INSTRUCTIONS TO FOLLOW:
Quote the listing in full, exactly as given, minus any pictures.

MATERIAL SUPPLIED:
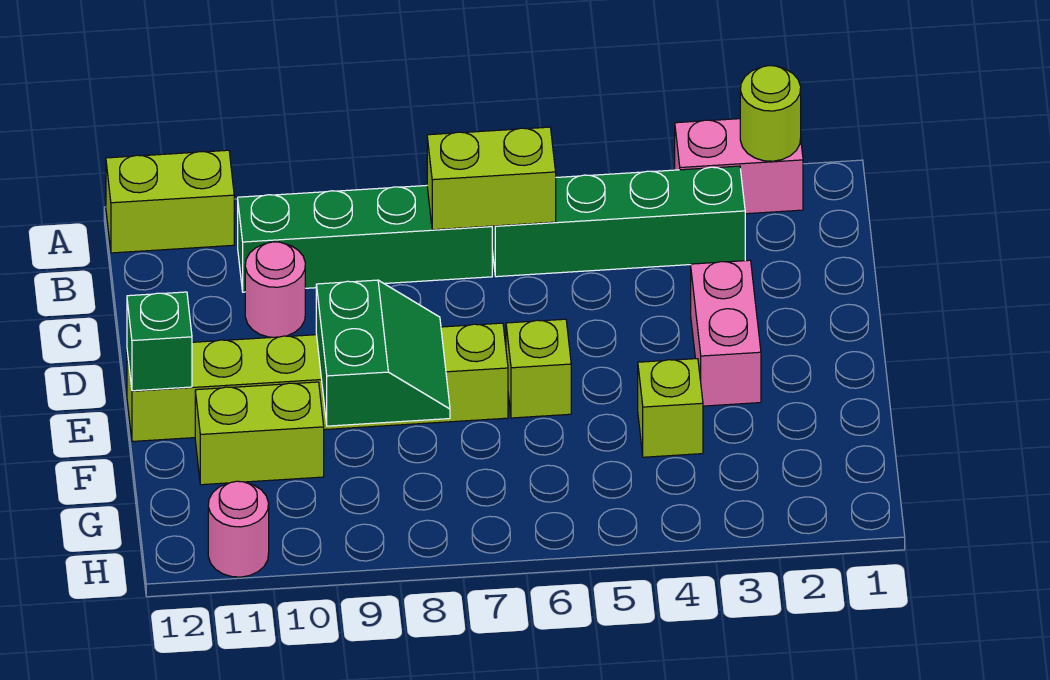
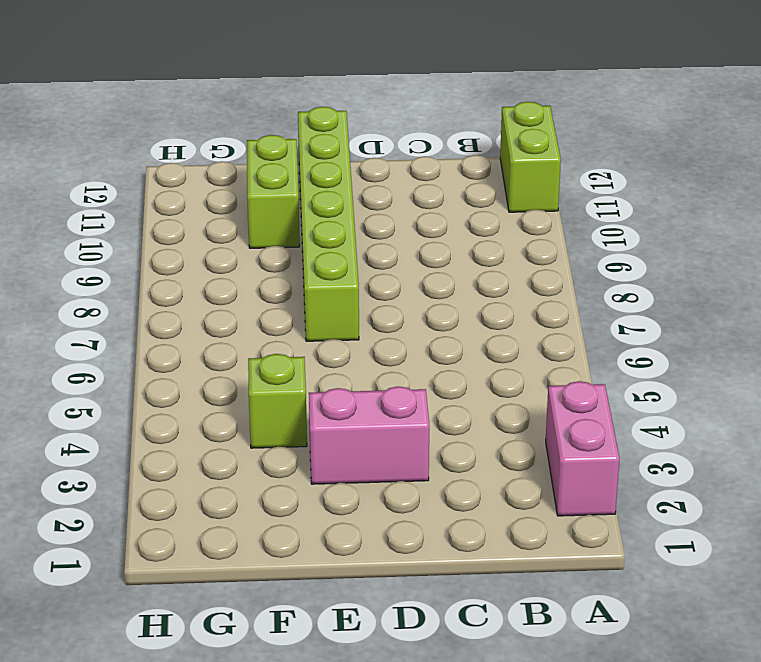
none -> green brick B3:B6 level 1
none -> green brick B7:B10 level 1
none -> pink round brick C10 level 1

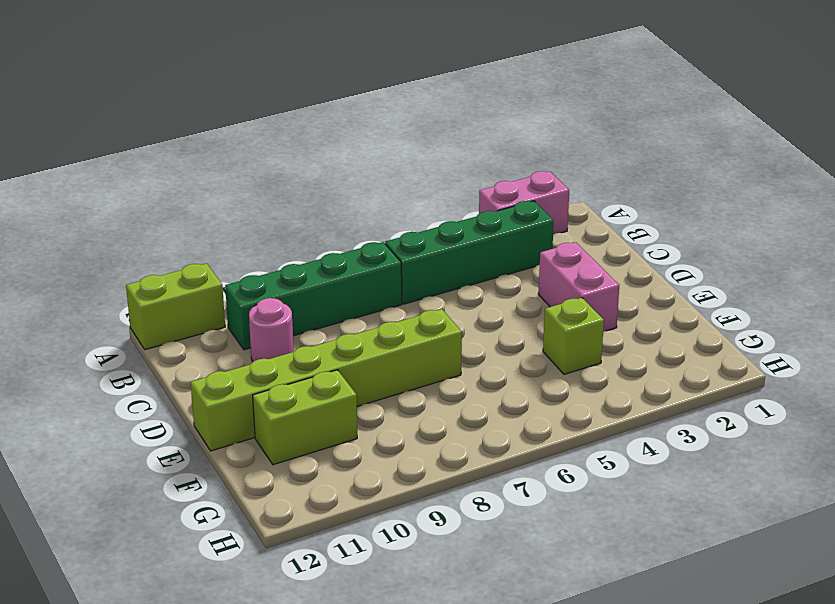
none -> lime brick E6 level 1
none -> pink round brick H11 level 1
none -> lime round brick A2 level 2

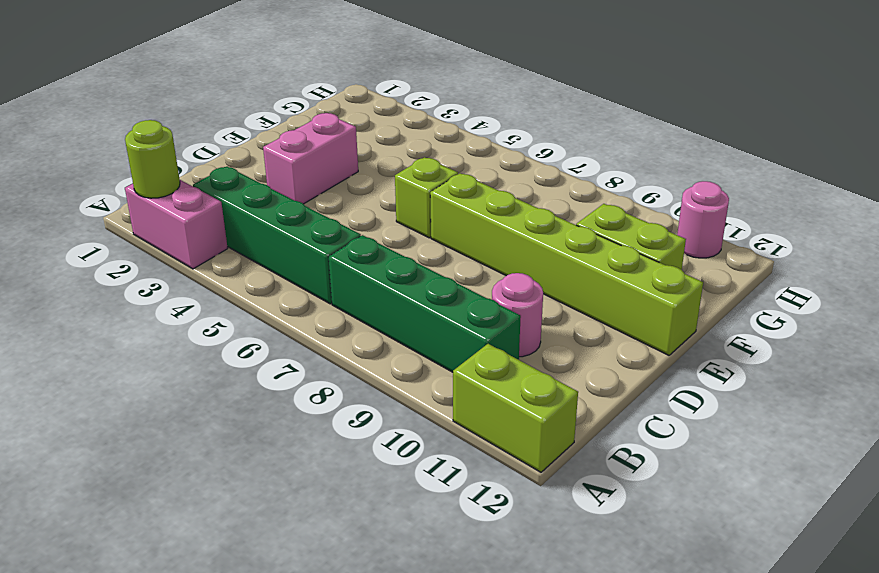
none -> lime brick F4 level 1
none -> lime brick B6:B7 level 2
none -> green slope E8:F9 level 2 top 9

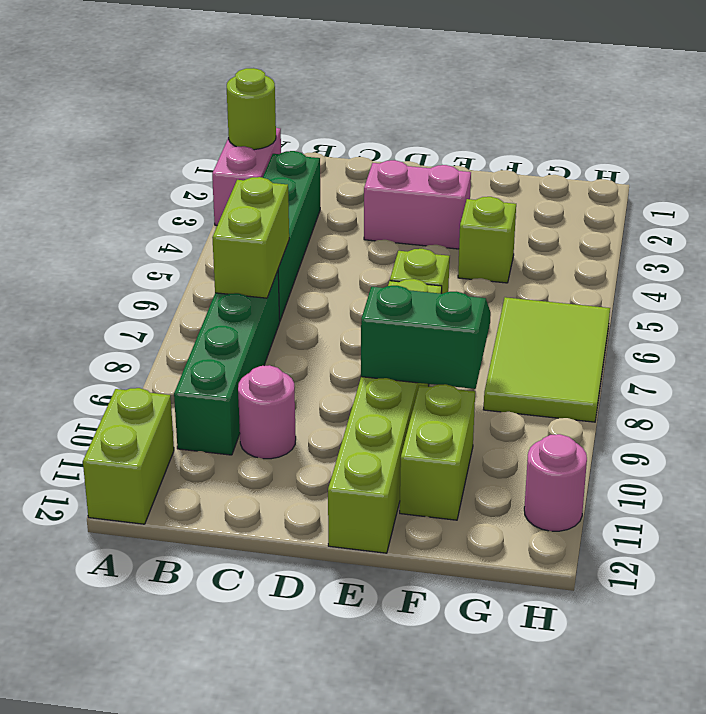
lime tile G6:H8 level 1 -> none
none -> green brick E12 level 2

REPLY TO THE TASK:
none -> green brick B3:B6 level 1
none -> green brick B7:B10 level 1
none -> pink round brick C10 level 1

none -> lime brick E6 level 1
none -> pink round brick H11 level 1
none -> lime round brick A2 level 2

none -> lime brick F4 level 1
none -> lime brick B6:B7 level 2
none -> green slope E8:F9 level 2 top 9

lime tile G6:H8 level 1 -> none
none -> green brick E12 level 2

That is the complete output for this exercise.